(SUPPLIED RECORDS begins)

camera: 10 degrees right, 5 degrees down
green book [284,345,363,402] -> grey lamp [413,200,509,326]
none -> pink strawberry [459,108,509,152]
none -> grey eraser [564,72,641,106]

(SUPPLIED RECORDS ends)
(SUPPLIED RECORDS begins)

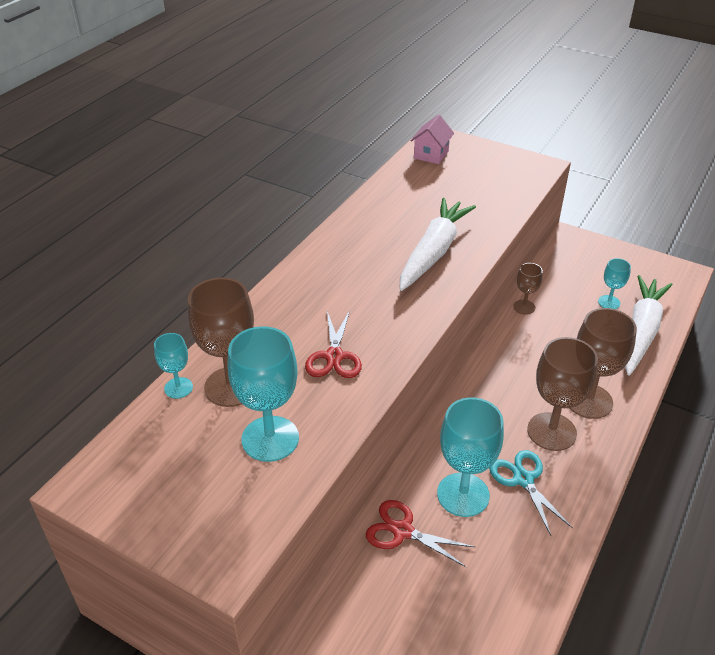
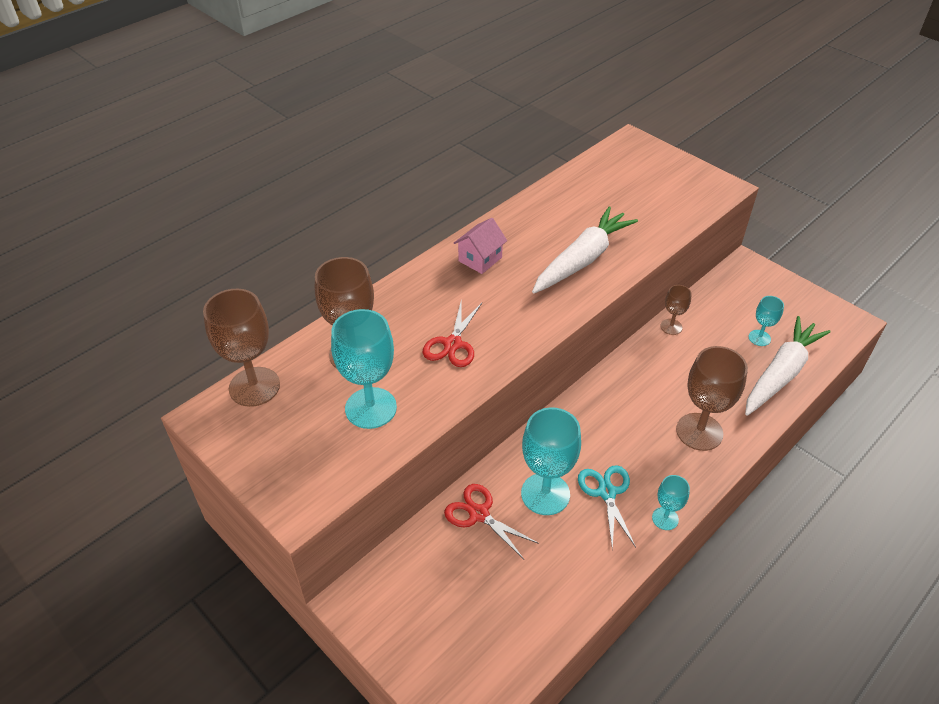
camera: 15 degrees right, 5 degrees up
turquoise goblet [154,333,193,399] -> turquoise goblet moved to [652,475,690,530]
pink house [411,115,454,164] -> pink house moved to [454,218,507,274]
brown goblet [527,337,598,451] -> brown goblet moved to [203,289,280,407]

(SUPPLIED RECORDS ends)

### [YOUR GOAL]
Set down precisely the lines above between the line holding "green book [284,345,363,402]" and the line holding "none -> grey eraser [564,72,641,106]", inclusive, and nothing beyond them.

### [ANSWER SPACE]
green book [284,345,363,402] -> grey lamp [413,200,509,326]
none -> pink strawberry [459,108,509,152]
none -> grey eraser [564,72,641,106]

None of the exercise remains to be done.